▶ _To do_
All records that follow are to be copied exactly, with images omitted.
[Opening Input data section]
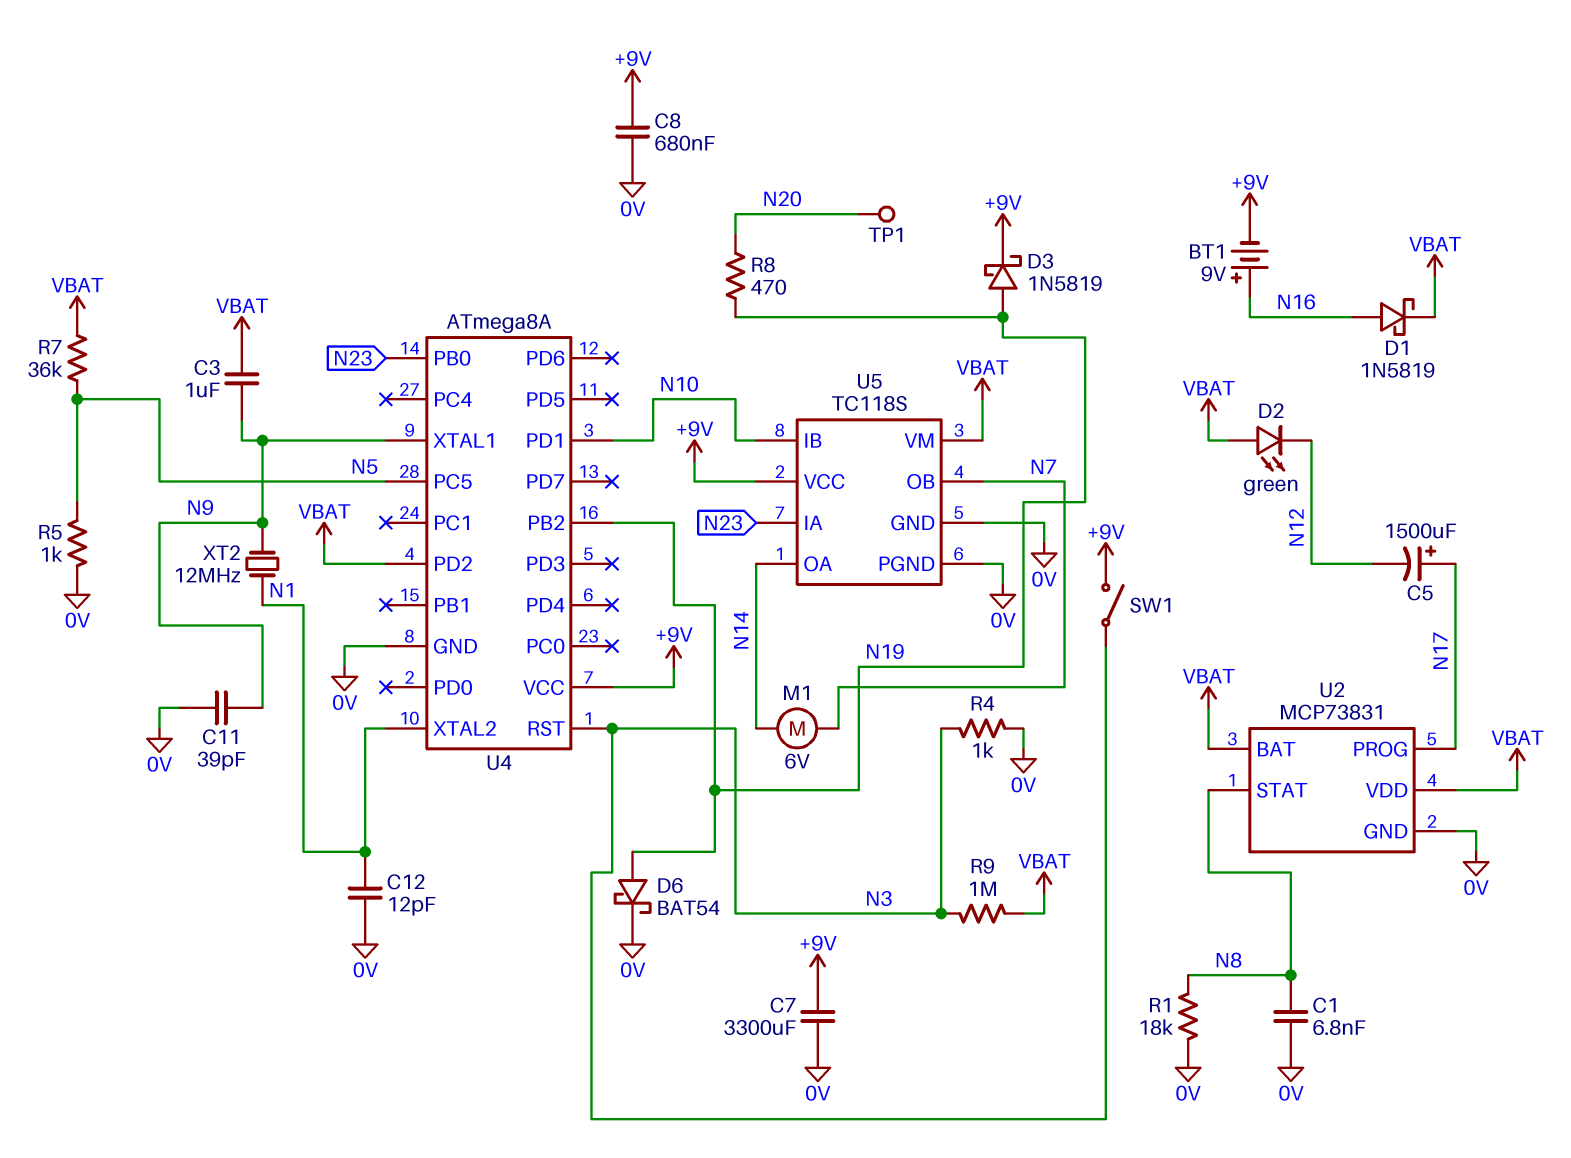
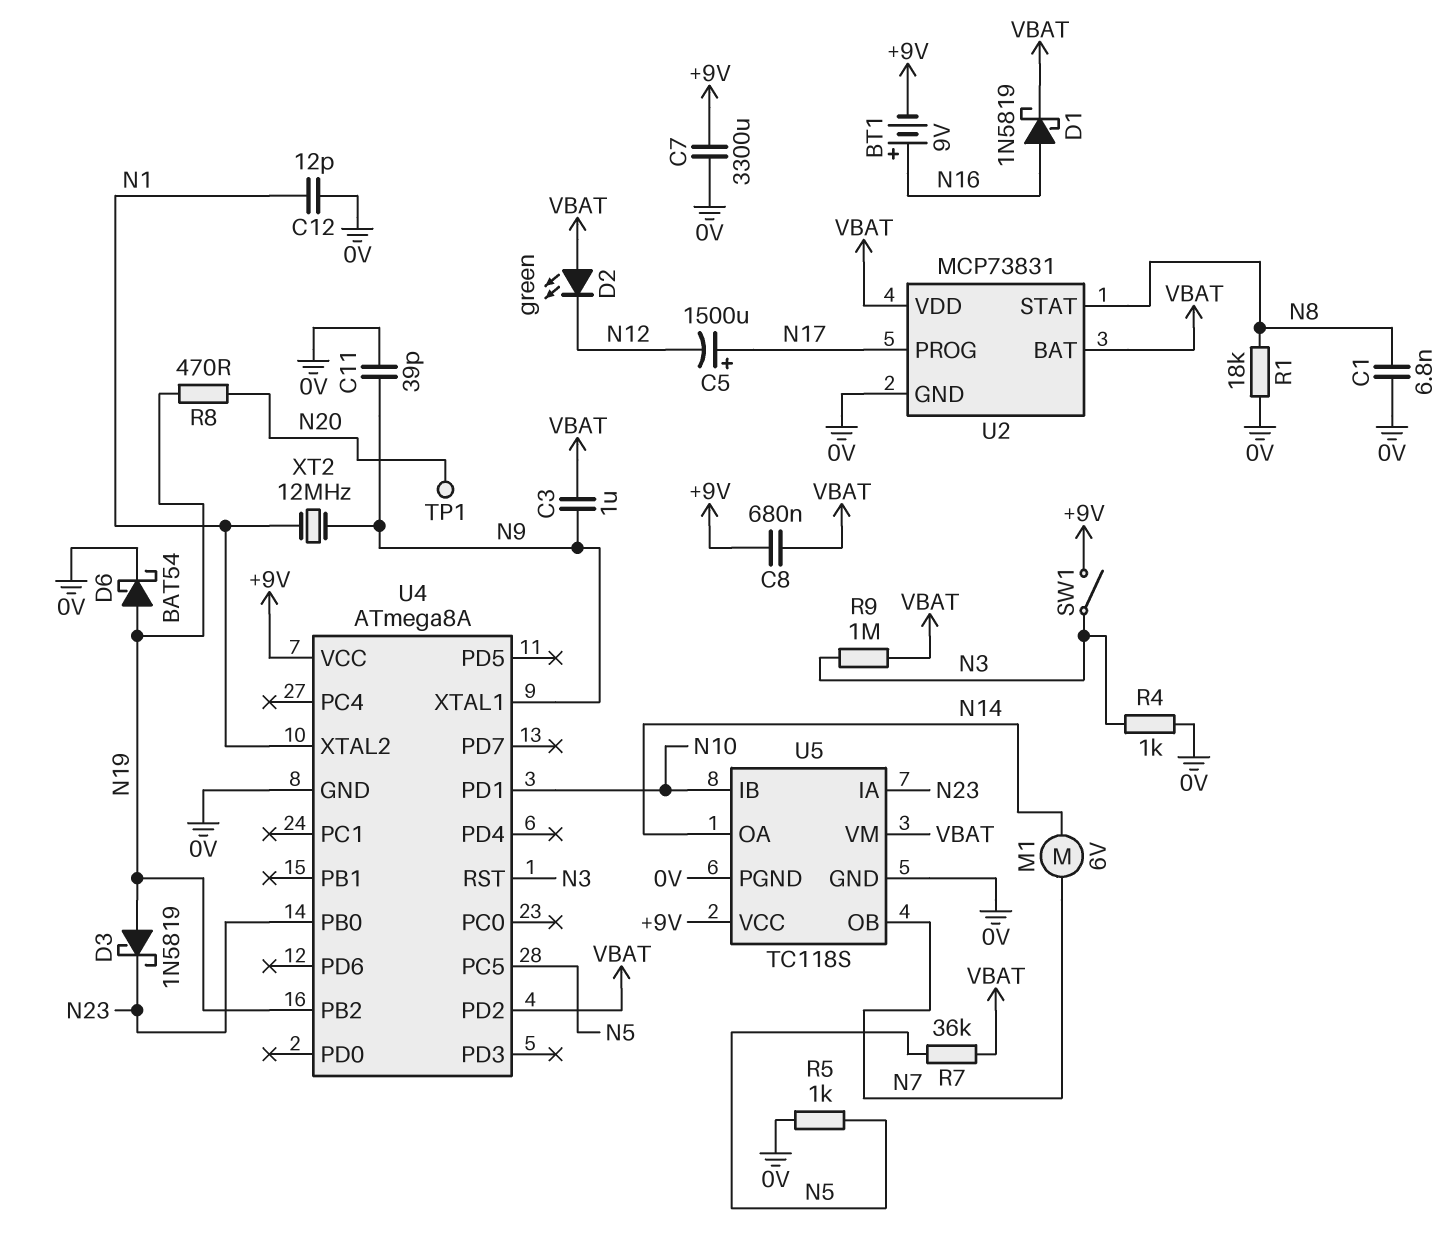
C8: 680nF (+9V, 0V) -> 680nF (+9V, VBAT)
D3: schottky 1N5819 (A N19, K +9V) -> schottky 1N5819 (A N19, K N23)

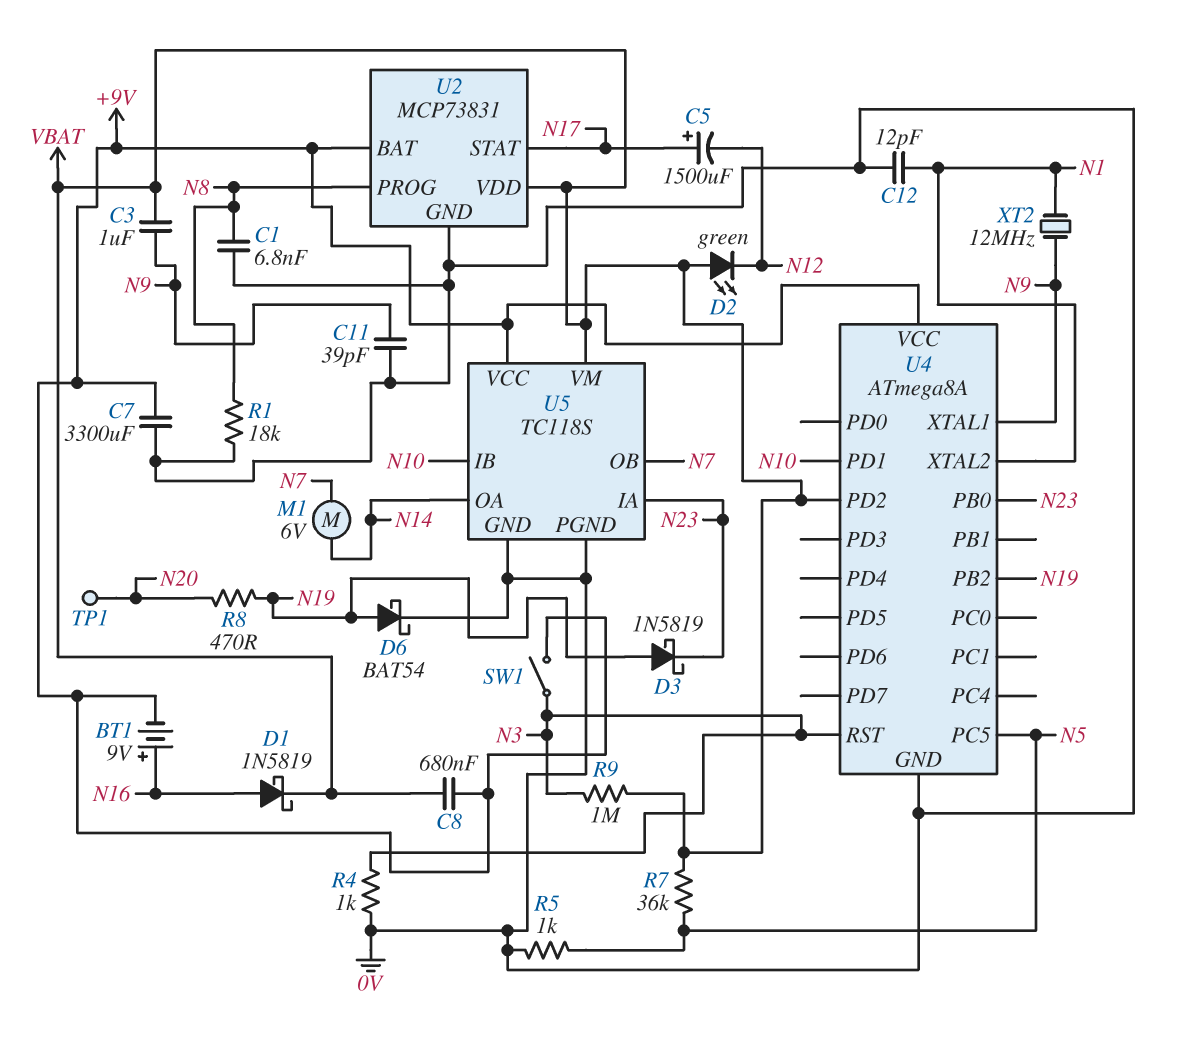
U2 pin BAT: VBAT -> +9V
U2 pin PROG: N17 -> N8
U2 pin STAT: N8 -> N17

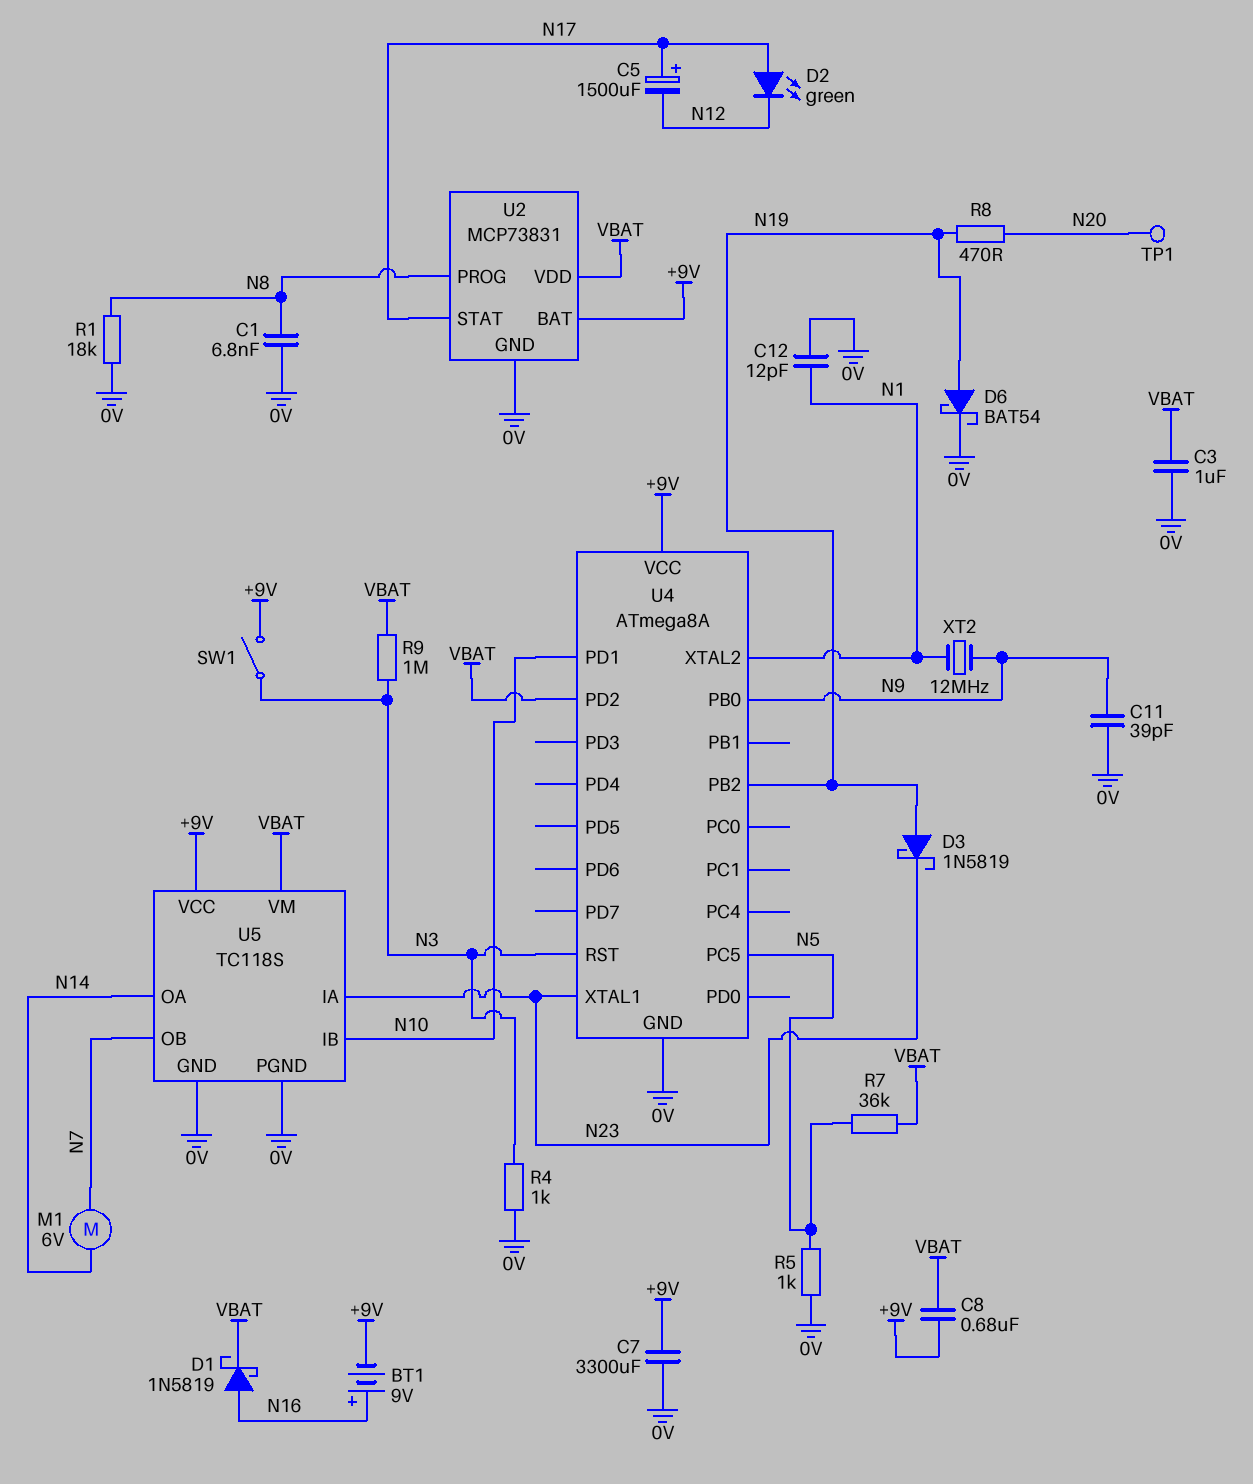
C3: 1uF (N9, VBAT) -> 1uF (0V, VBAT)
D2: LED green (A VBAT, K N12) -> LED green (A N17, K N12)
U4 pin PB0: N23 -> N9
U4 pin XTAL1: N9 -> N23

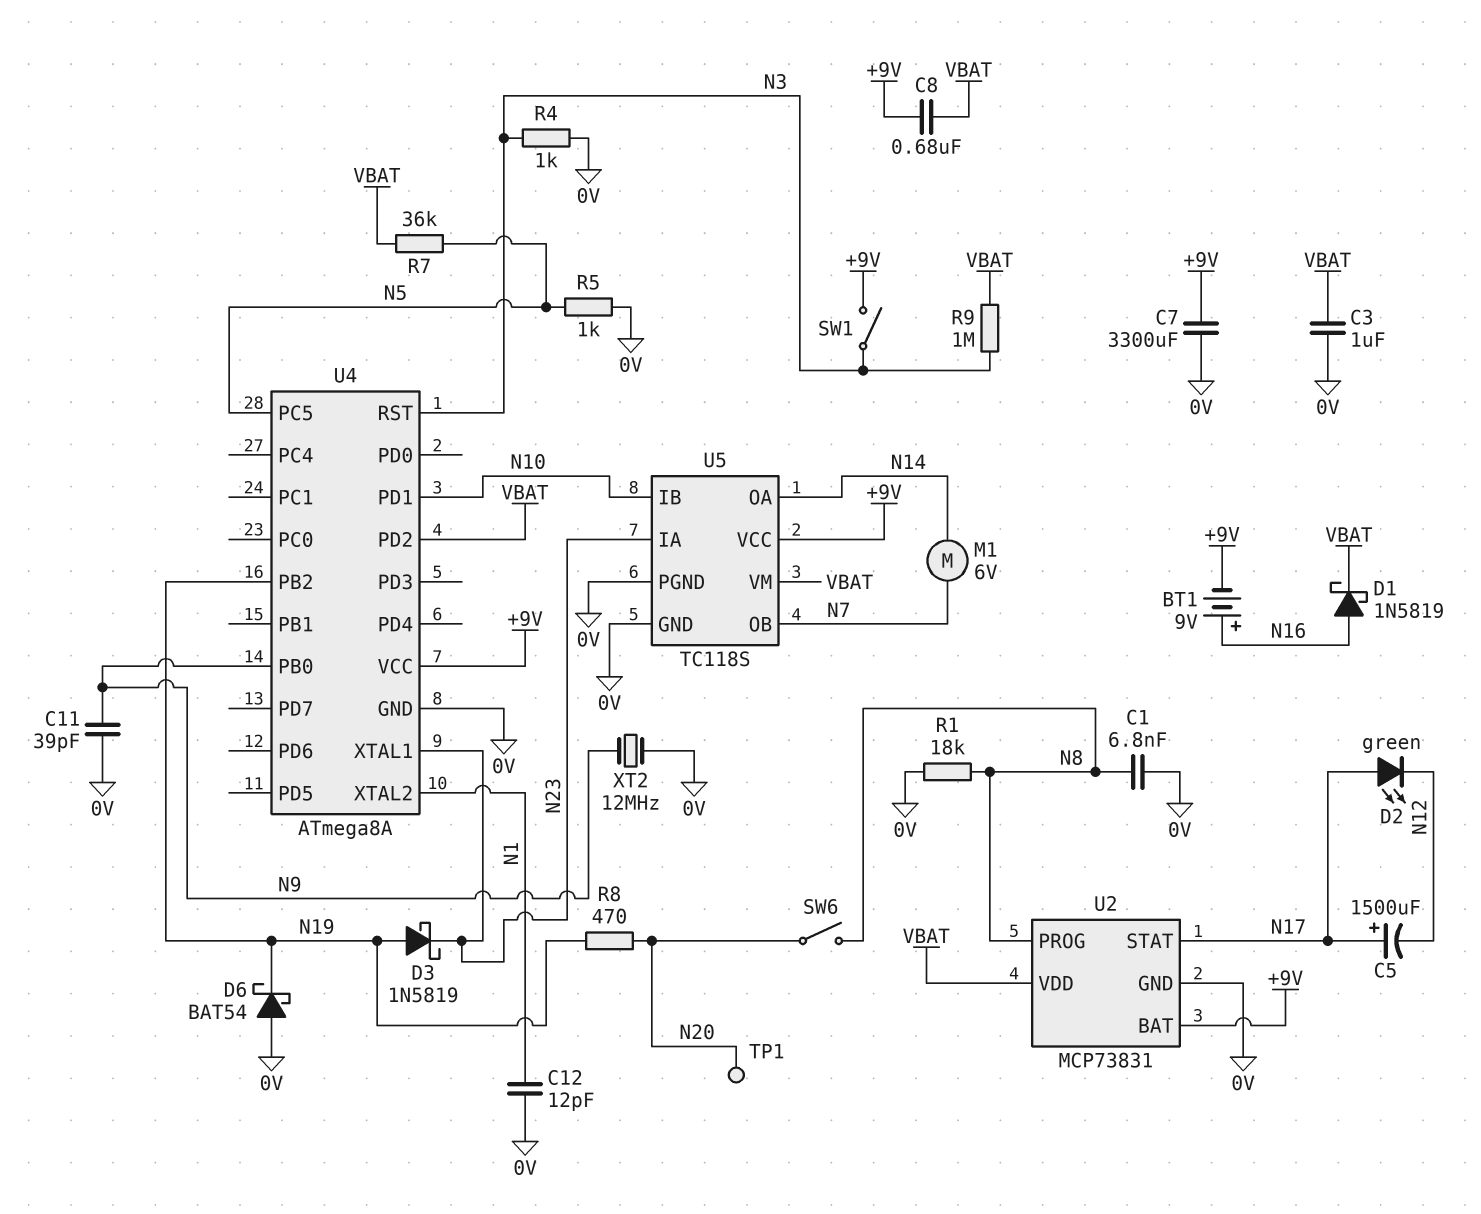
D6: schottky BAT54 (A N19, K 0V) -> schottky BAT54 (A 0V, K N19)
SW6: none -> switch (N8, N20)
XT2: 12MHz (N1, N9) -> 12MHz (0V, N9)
[Closing Input data section]
▶ _Expected output_
C8: 680nF (+9V, 0V) -> 680nF (+9V, VBAT)
D3: schottky 1N5819 (A N19, K +9V) -> schottky 1N5819 (A N19, K N23)

U2 pin BAT: VBAT -> +9V
U2 pin PROG: N17 -> N8
U2 pin STAT: N8 -> N17

C3: 1uF (N9, VBAT) -> 1uF (0V, VBAT)
D2: LED green (A VBAT, K N12) -> LED green (A N17, K N12)
U4 pin PB0: N23 -> N9
U4 pin XTAL1: N9 -> N23

D6: schottky BAT54 (A N19, K 0V) -> schottky BAT54 (A 0V, K N19)
SW6: none -> switch (N8, N20)
XT2: 12MHz (N1, N9) -> 12MHz (0V, N9)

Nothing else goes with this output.